┌──

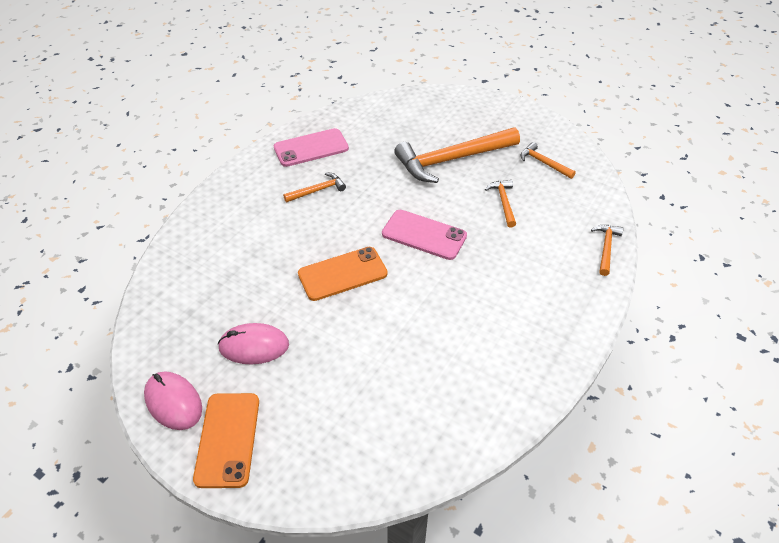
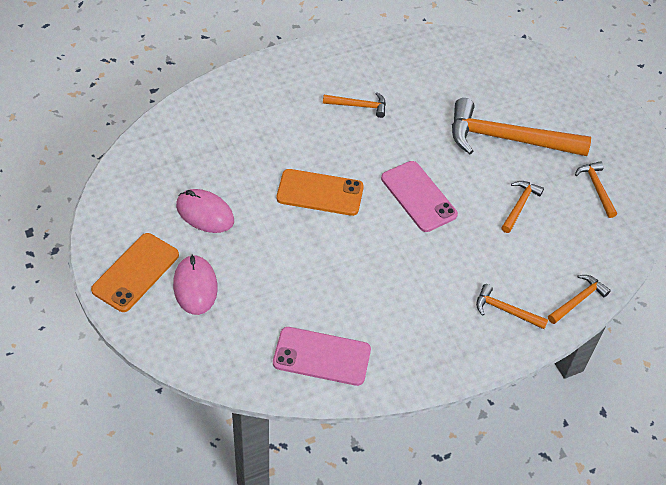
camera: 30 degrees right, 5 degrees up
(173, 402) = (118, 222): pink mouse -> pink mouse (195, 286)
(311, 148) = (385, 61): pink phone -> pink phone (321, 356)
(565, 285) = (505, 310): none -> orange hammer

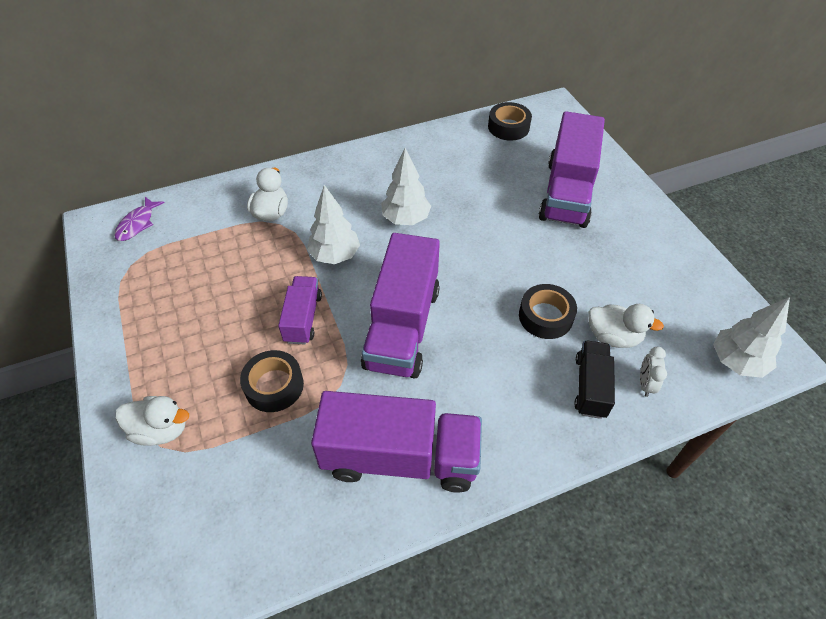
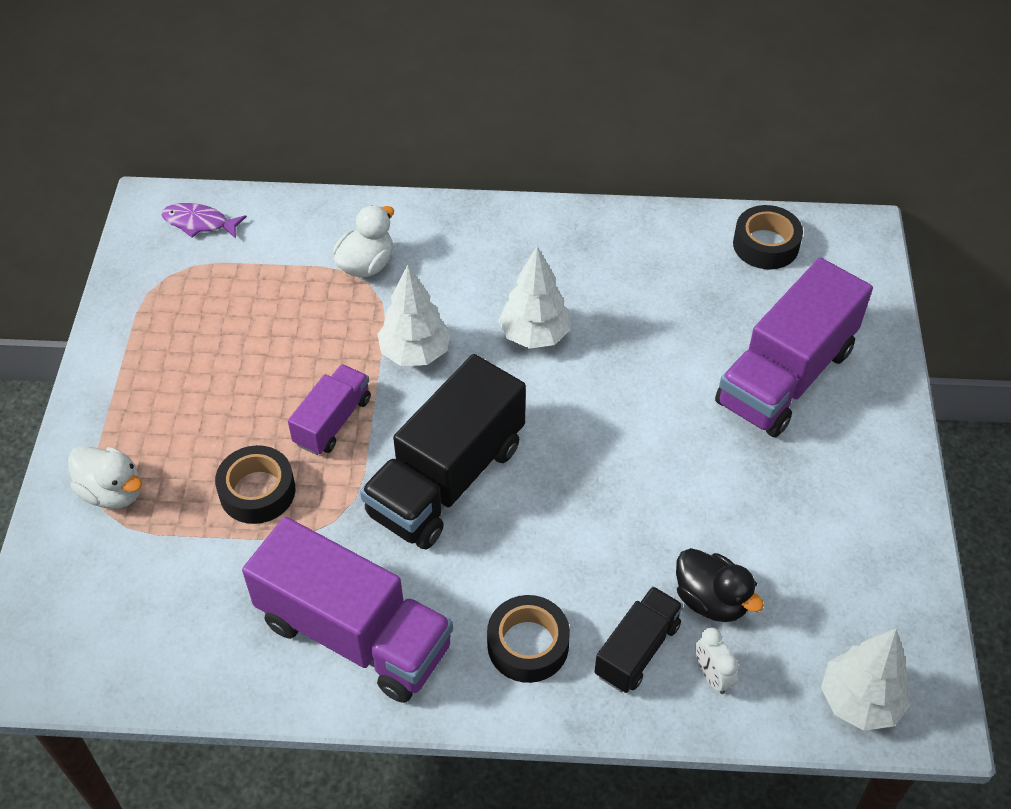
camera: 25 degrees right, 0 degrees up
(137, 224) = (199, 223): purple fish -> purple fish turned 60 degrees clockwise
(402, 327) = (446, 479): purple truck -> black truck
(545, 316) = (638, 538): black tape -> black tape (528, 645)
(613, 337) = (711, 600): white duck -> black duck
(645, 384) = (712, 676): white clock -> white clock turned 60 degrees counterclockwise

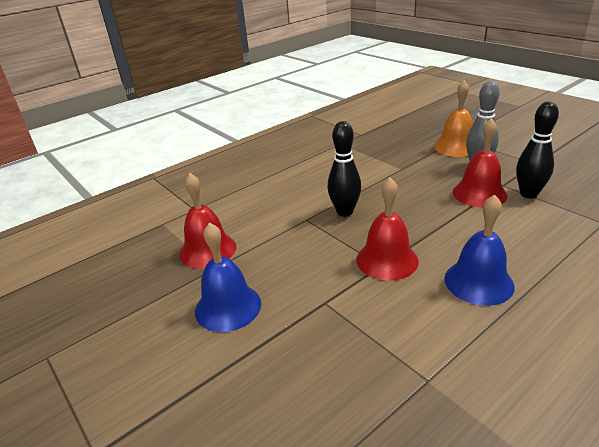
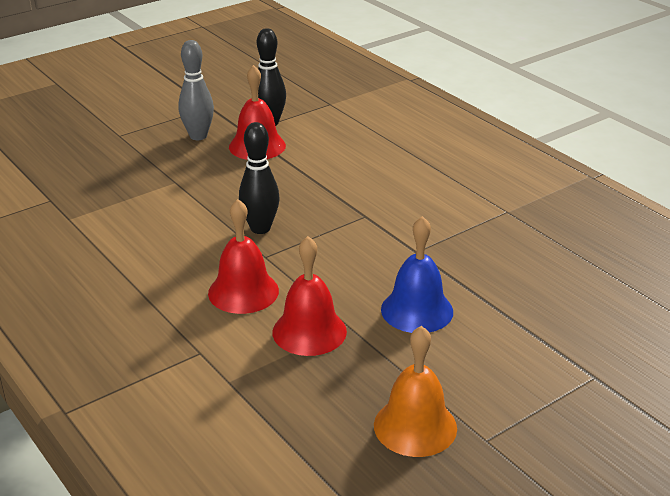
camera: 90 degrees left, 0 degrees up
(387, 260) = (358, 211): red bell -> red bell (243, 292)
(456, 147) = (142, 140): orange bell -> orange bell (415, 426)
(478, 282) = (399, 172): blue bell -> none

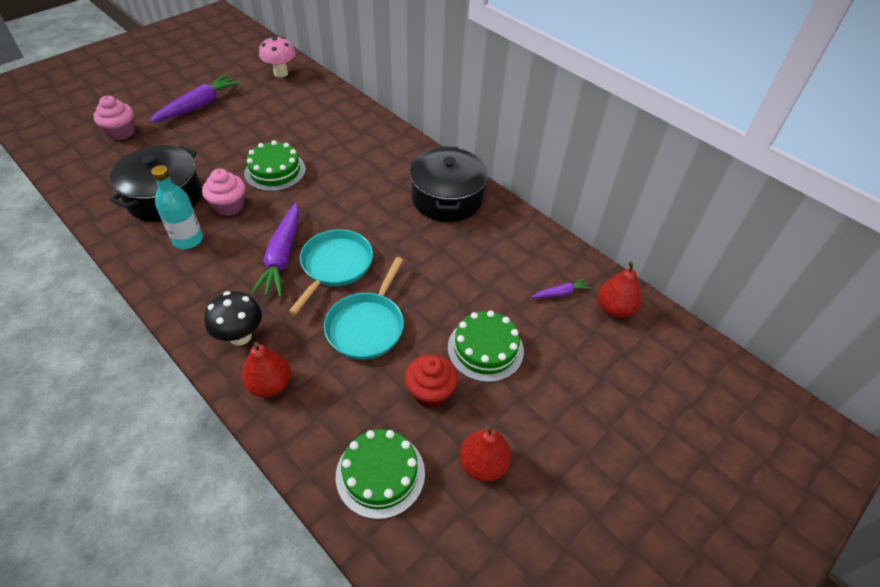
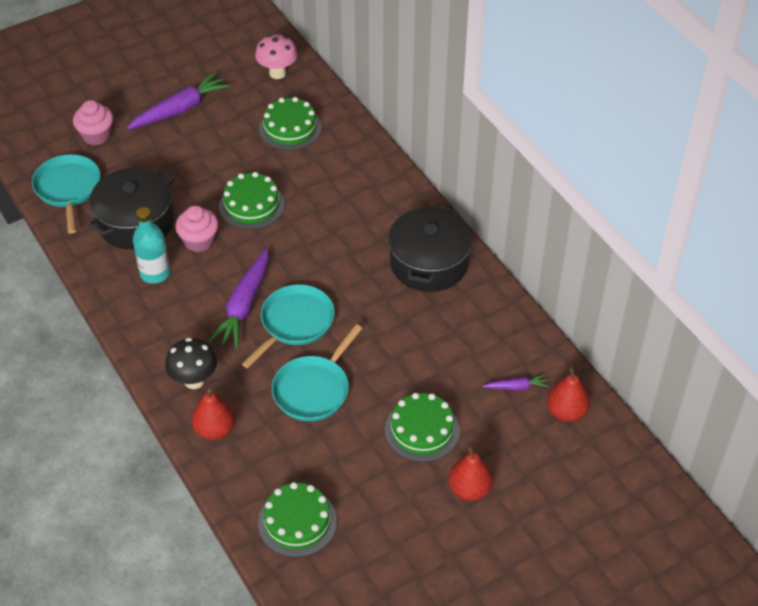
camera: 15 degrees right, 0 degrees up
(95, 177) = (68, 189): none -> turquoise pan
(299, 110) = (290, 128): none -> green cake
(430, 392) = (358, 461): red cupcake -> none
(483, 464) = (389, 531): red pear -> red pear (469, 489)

└──

Working from the entries above, filter out every line that lacks "black" and copy what remains.

* Output for this task *
(402, 327) = (446, 479): purple truck -> black truck
(545, 316) = (638, 538): black tape -> black tape (528, 645)
(613, 337) = (711, 600): white duck -> black duck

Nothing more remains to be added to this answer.